* **Directions**: Track down each line below containing the string "moved" and copy it.

╭──

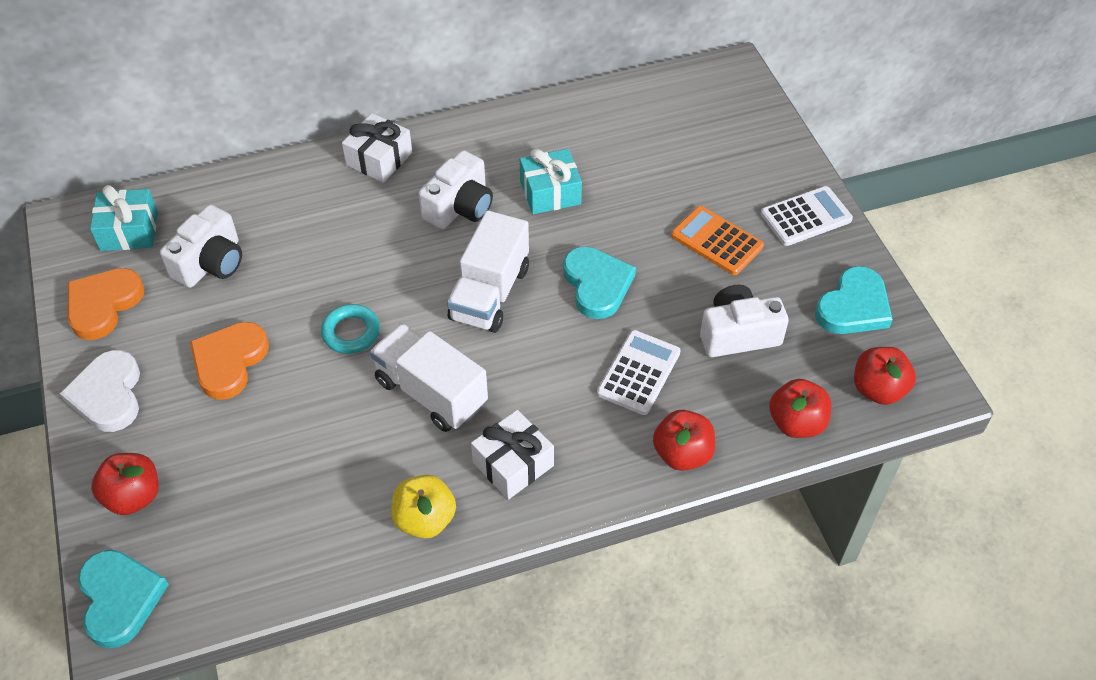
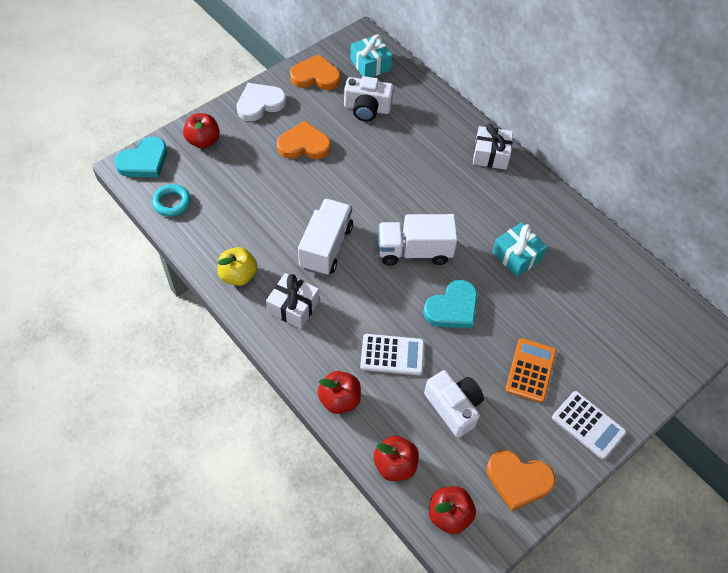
camera: 65 degrees right, 5 degrees up
turquoise ring [321,304,380,354] -> turquoise ring moved to [152,184,191,217]
white camera [418,150,493,229] -> none
turquoise heart [815,266,893,334] -> orange heart [486,450,555,511]

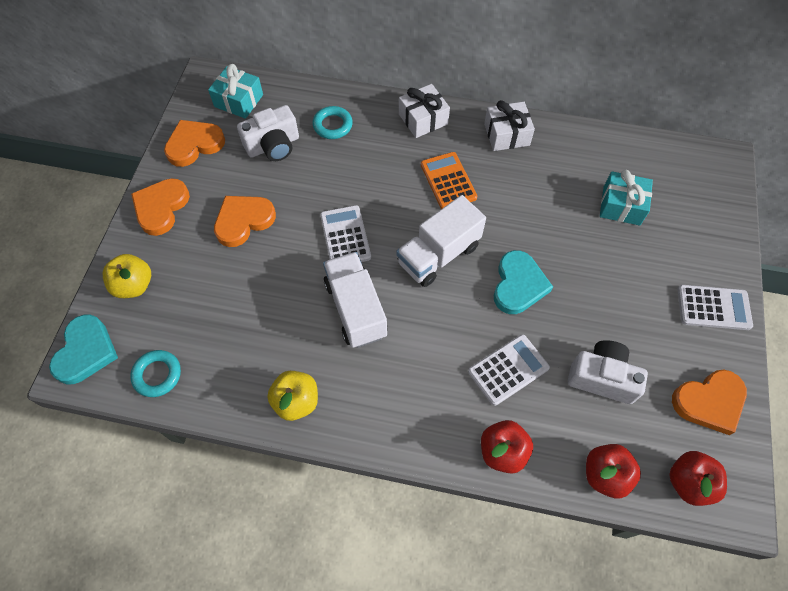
camera: 35 degrees left, 5 degrees up
red apple [183,113,220,149] -> yellow apple [103,254,151,298]
white heart [237,83,286,121] -> orange heart [131,178,190,236]
white gift [266,273,319,329] -> white gift moved to [484,100,535,151]
turquoise gift [492,222,547,277] -> turquoise gift moved to [600,169,653,226]
orange calculator [505,338,556,403] -> orange calculator moved to [421,152,477,209]
none -> turquoise ring [313,106,353,139]
none -> white calculator [320,205,371,262]

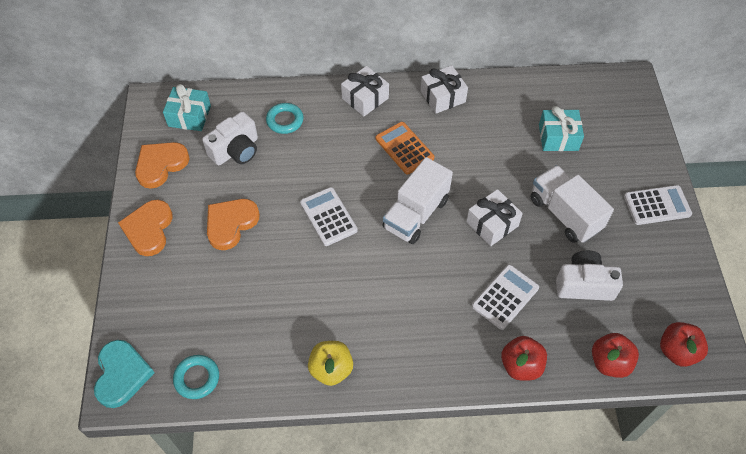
camera: 15 degrees left, 5 degrees down
yellow apple [103,254,151,298] -> none
white truck [323,252,387,348] -> white truck moved to [530,165,614,243]
turquoise heart [494,250,553,314] -> white gift [466,189,523,246]
orange heart [672,370,747,435] -> none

╰──

* **Written response**:
turquoise ring [321,304,380,354] -> turquoise ring moved to [152,184,191,217]
white gift [266,273,319,329] -> white gift moved to [484,100,535,151]
turquoise gift [492,222,547,277] -> turquoise gift moved to [600,169,653,226]
orange calculator [505,338,556,403] -> orange calculator moved to [421,152,477,209]
white truck [323,252,387,348] -> white truck moved to [530,165,614,243]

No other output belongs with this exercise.